= WORK TO COMPLETE =
Where the line containing "GPS pin RX: A0 -> D1" appears below, start there and repeat each line exactly to the end. Leave the pictures out.

+ + + + +

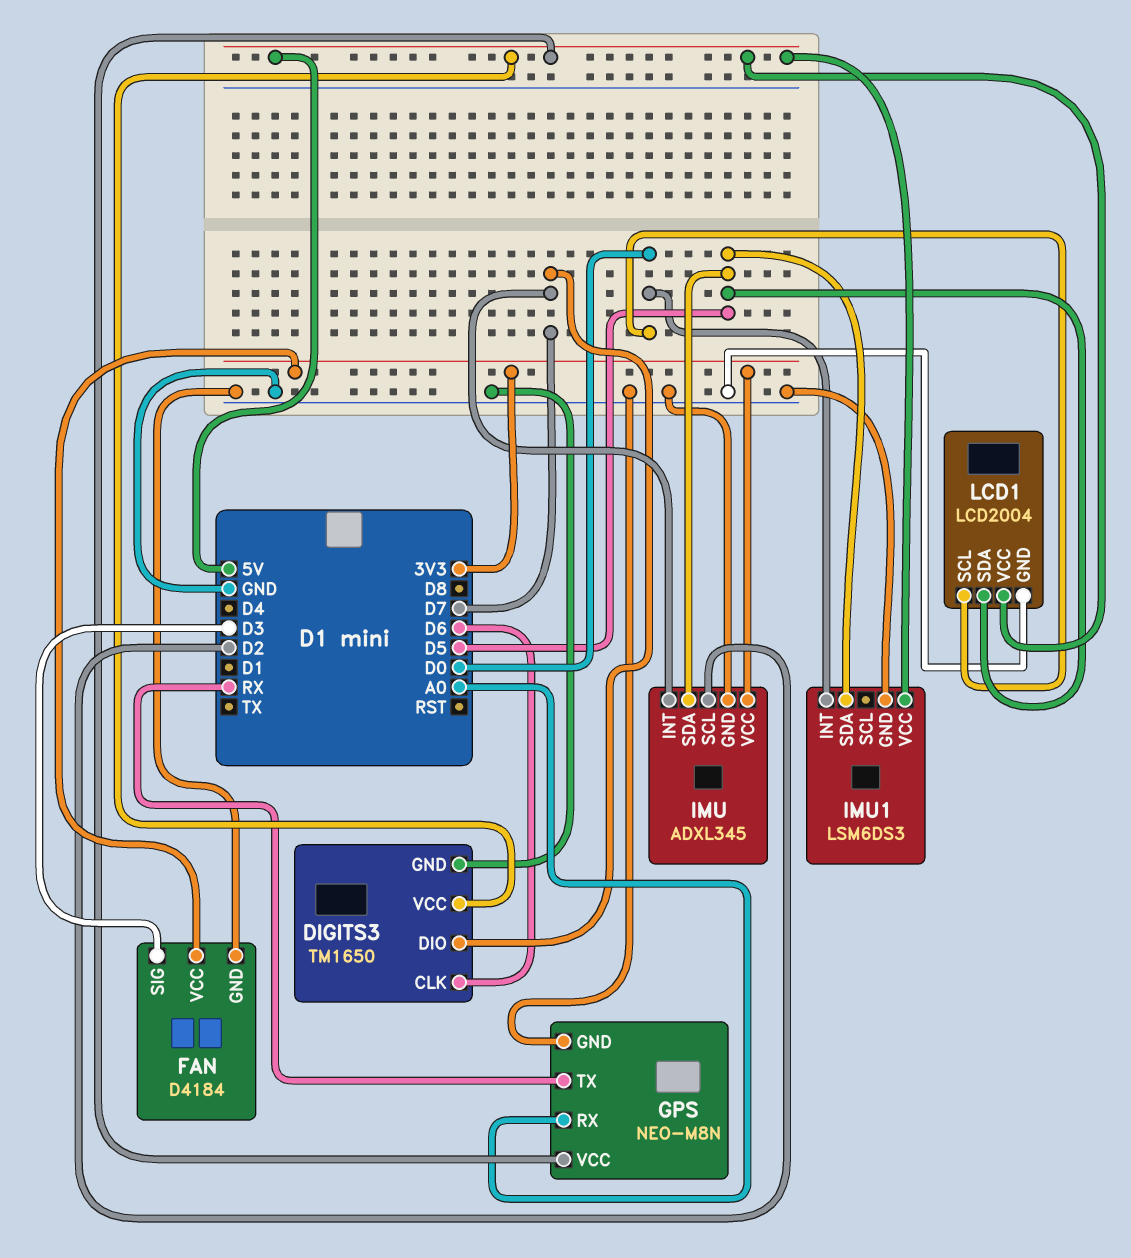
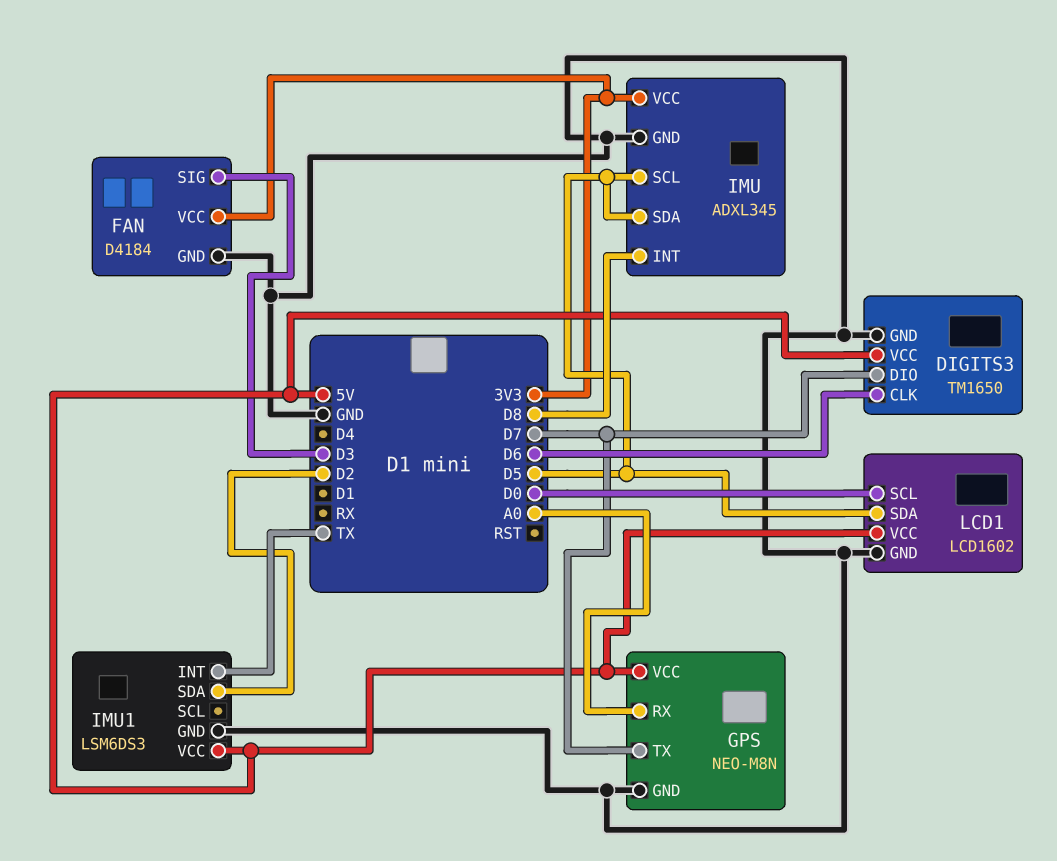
GPS pin TX: RX -> D7
IMU pin INT: D7 -> D8
IMU pin SCL: D2 -> D5
IMU1 pin INT: D0 -> TX
IMU1 pin SDA: D5 -> D2
LCD1: LCD2004 -> LCD1602

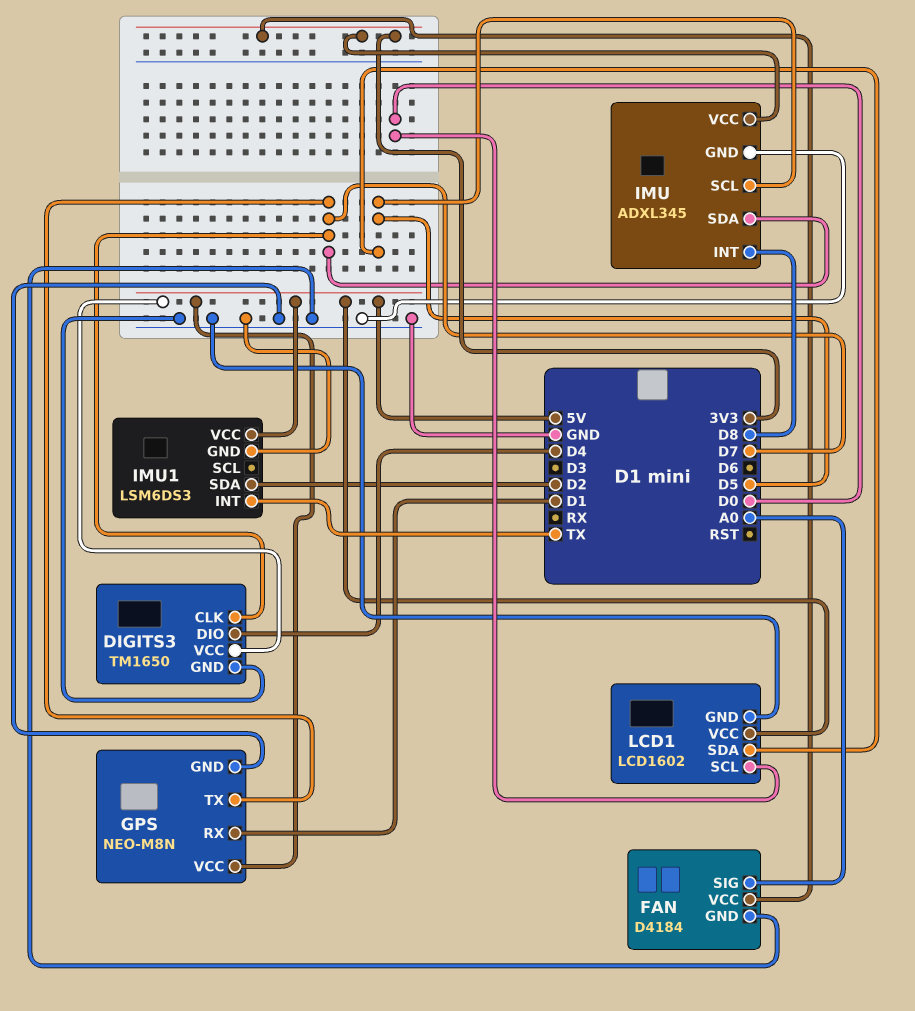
DIGITS3 pin CLK: D6 -> D7
DIGITS3 pin DIO: D7 -> D4
FAN pin SIG: D3 -> A0
GPS pin RX: A0 -> D1
IMU pin SDA: D5 -> D7

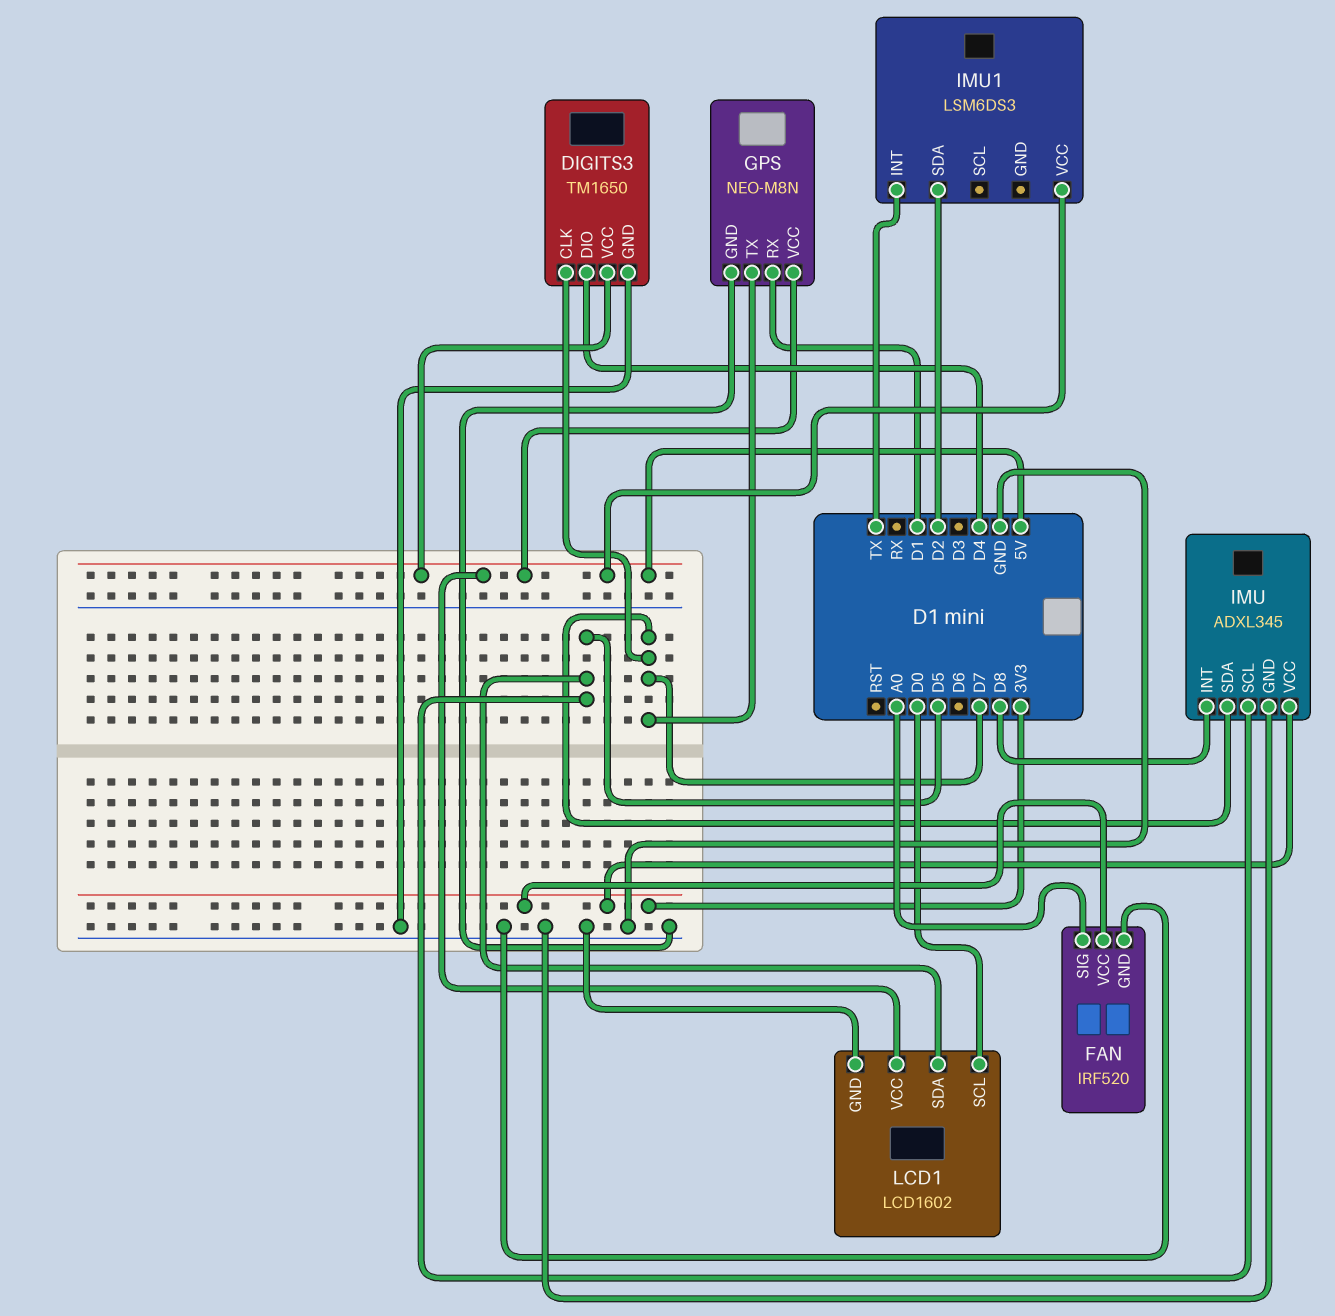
FAN: D4184 -> IRF520
IMU1 pin GND: GND -> none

+ + + + +

= WRITTEN SOLUTION =
GPS pin RX: A0 -> D1
IMU pin SDA: D5 -> D7

FAN: D4184 -> IRF520
IMU1 pin GND: GND -> none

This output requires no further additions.